▶ Work to complete
The number needed is how many lines of the data hold the string "pink". Give that number and nothing more.

▶ Data provided
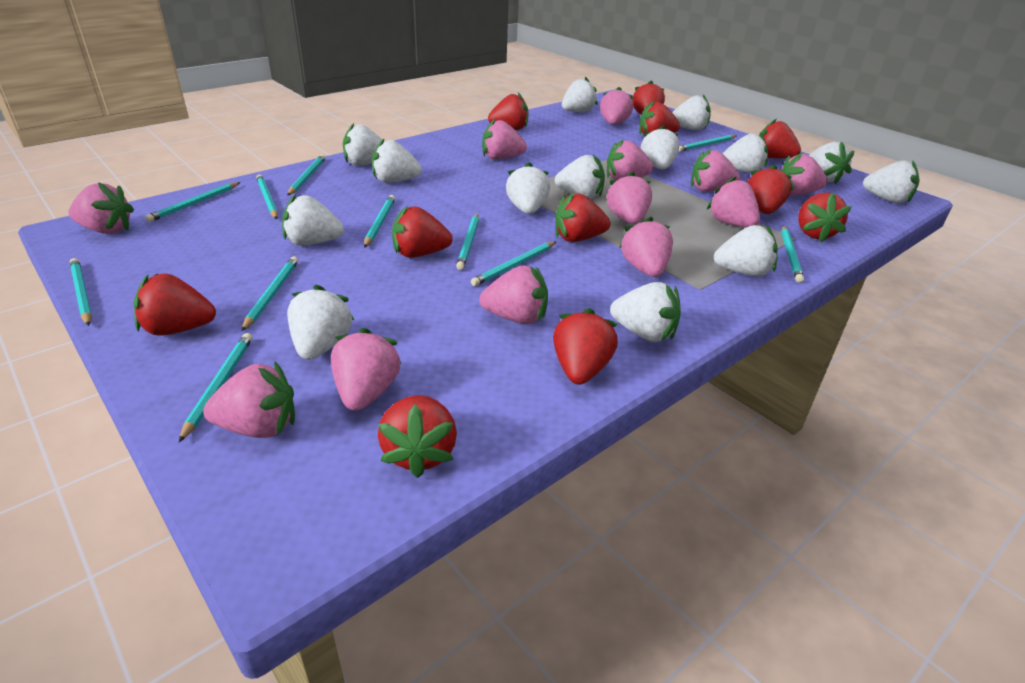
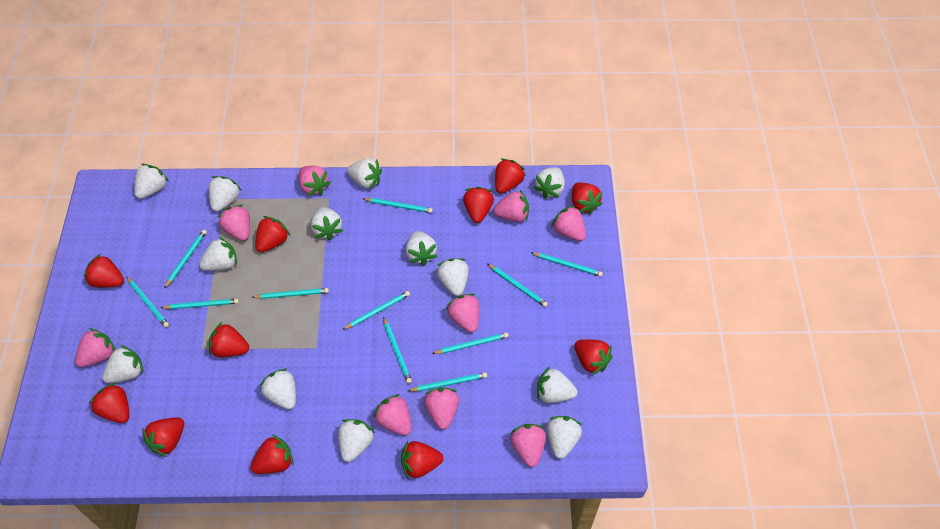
pink strawberry: 12 -> 9
white strawberry: 14 -> 13

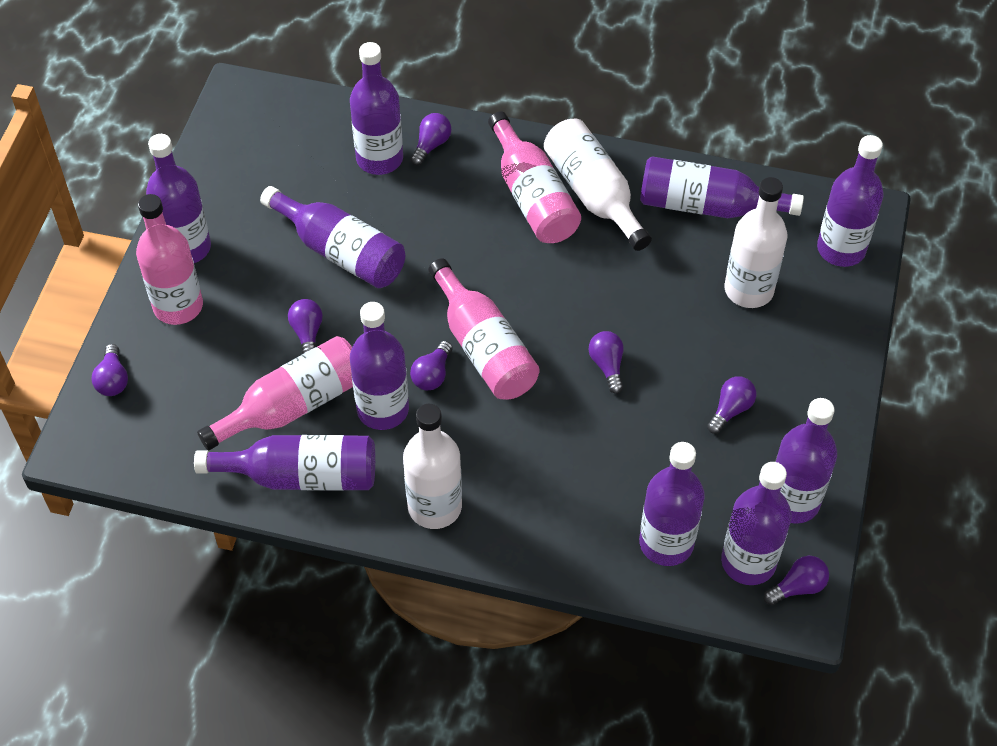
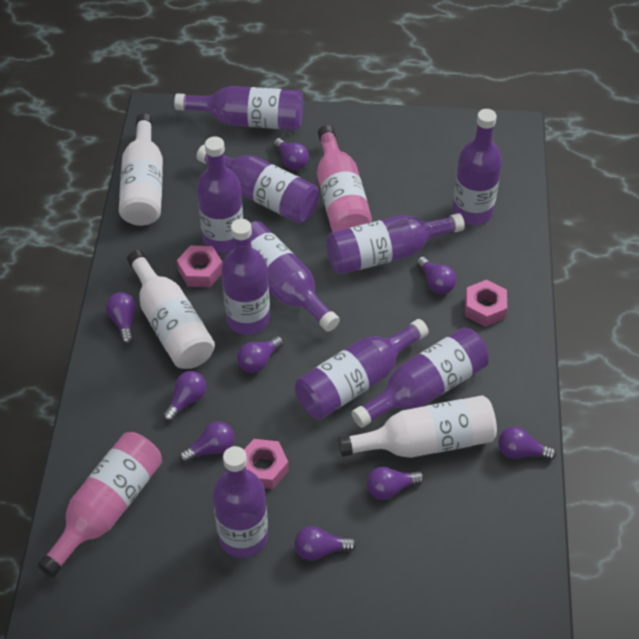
pink bottle: 4 -> 2
pink nut: 0 -> 3
purple light bulb: 7 -> 9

▶ Result of the task
3